• GIVEN DATA:
····················
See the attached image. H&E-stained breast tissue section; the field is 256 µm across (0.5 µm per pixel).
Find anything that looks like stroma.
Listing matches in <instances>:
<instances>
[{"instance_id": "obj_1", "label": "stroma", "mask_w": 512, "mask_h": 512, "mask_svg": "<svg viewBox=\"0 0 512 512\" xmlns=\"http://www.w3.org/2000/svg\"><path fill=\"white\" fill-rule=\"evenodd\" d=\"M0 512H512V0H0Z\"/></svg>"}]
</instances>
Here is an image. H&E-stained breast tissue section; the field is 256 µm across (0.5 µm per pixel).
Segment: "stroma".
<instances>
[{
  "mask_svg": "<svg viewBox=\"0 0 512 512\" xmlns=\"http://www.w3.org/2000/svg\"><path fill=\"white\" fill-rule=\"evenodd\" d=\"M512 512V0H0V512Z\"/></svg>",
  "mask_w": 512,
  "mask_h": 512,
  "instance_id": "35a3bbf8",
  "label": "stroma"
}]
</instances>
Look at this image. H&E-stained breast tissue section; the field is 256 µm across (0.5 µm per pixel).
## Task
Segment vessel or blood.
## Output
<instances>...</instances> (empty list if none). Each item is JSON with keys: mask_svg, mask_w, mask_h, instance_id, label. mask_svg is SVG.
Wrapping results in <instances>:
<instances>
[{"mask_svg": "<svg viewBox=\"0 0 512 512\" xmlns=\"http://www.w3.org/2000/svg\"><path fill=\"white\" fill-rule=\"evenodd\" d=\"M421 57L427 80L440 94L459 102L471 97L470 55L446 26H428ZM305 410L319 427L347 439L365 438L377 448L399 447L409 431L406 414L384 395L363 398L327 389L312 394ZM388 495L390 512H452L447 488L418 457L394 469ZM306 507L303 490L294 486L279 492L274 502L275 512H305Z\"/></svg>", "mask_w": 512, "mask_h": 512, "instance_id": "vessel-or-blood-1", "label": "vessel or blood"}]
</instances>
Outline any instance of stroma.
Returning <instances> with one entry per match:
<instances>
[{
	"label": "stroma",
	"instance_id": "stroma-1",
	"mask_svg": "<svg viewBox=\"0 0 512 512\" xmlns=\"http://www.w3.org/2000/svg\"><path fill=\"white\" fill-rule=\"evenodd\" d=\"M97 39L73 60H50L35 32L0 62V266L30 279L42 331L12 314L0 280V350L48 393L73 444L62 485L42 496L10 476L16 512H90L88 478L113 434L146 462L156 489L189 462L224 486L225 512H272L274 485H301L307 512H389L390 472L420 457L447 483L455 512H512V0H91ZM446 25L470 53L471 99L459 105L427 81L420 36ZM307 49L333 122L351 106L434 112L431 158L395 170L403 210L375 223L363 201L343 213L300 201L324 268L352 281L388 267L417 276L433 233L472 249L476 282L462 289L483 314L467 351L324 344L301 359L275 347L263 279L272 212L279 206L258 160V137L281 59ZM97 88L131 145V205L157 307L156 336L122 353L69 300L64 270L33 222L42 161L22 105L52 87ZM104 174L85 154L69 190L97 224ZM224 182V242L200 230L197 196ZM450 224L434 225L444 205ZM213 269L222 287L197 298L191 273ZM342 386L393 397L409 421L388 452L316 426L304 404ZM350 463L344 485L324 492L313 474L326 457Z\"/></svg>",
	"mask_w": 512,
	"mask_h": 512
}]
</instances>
····················
• PROBLEM TO SOLVE: Copy out all of the records shown above exactly.

• ANSWER IN FULL:
See the attached image. H&E-stained breast tissue section; the field is 256 µm across (0.5 µm per pixel).
Find anything that looks like stroma.
Listing matches in <instances>:
<instances>
[{"instance_id": "obj_1", "label": "stroma", "mask_w": 512, "mask_h": 512, "mask_svg": "<svg viewBox=\"0 0 512 512\" xmlns=\"http://www.w3.org/2000/svg\"><path fill=\"white\" fill-rule=\"evenodd\" d=\"M0 512H512V0H0Z\"/></svg>"}]
</instances>
Here is an image. H&E-stained breast tissue section; the field is 256 µm across (0.5 µm per pixel).
Segment: "stroma".
<instances>
[{
  "mask_svg": "<svg viewBox=\"0 0 512 512\" xmlns=\"http://www.w3.org/2000/svg\"><path fill=\"white\" fill-rule=\"evenodd\" d=\"M512 512V0H0V512Z\"/></svg>",
  "mask_w": 512,
  "mask_h": 512,
  "instance_id": "35a3bbf8",
  "label": "stroma"
}]
</instances>
Look at this image. H&E-stained breast tissue section; the field is 256 µm across (0.5 µm per pixel).
## Task
Segment vessel or blood.
## Output
<instances>...</instances> (empty list if none). Each item is JSON with keys: mask_svg, mask_w, mask_h, instance_id, label. mask_svg is SVG.
Wrapping results in <instances>:
<instances>
[{"mask_svg": "<svg viewBox=\"0 0 512 512\" xmlns=\"http://www.w3.org/2000/svg\"><path fill=\"white\" fill-rule=\"evenodd\" d=\"M421 57L427 80L440 94L459 102L471 97L470 55L446 26H428ZM305 410L319 427L347 439L365 438L377 448L399 447L409 431L406 414L384 395L363 398L327 389L312 394ZM388 495L390 512H452L447 488L418 457L394 469ZM306 507L303 490L294 486L279 492L274 502L275 512H305Z\"/></svg>", "mask_w": 512, "mask_h": 512, "instance_id": "vessel-or-blood-1", "label": "vessel or blood"}]
</instances>
Outline any instance of stroma.
Returning <instances> with one entry per match:
<instances>
[{
	"label": "stroma",
	"instance_id": "stroma-1",
	"mask_svg": "<svg viewBox=\"0 0 512 512\" xmlns=\"http://www.w3.org/2000/svg\"><path fill=\"white\" fill-rule=\"evenodd\" d=\"M97 39L73 60H50L35 32L0 62V266L30 279L42 331L12 314L0 280V350L48 393L73 444L62 485L42 496L10 476L16 512H90L88 478L113 434L146 462L156 489L189 462L224 486L225 512H272L274 485H301L307 512H389L390 472L420 457L447 483L455 512H512V0H91ZM446 25L470 53L471 99L459 105L427 81L420 36ZM307 49L333 122L351 106L434 112L431 158L395 170L403 210L375 223L363 201L343 213L300 201L324 268L352 281L388 267L417 276L433 233L472 249L476 282L462 289L483 314L467 351L324 344L301 359L275 347L263 279L272 212L279 206L258 160V137L281 59ZM97 88L131 145V205L157 307L156 336L122 353L69 300L64 270L33 222L42 161L22 105L52 87ZM104 174L85 154L69 190L97 224ZM224 182V242L200 230L197 196ZM450 224L434 225L444 205ZM213 269L222 287L197 298L191 273ZM342 386L393 397L409 421L388 452L316 426L304 404ZM350 463L344 485L324 492L313 474L326 457Z\"/></svg>",
	"mask_w": 512,
	"mask_h": 512
}]
</instances>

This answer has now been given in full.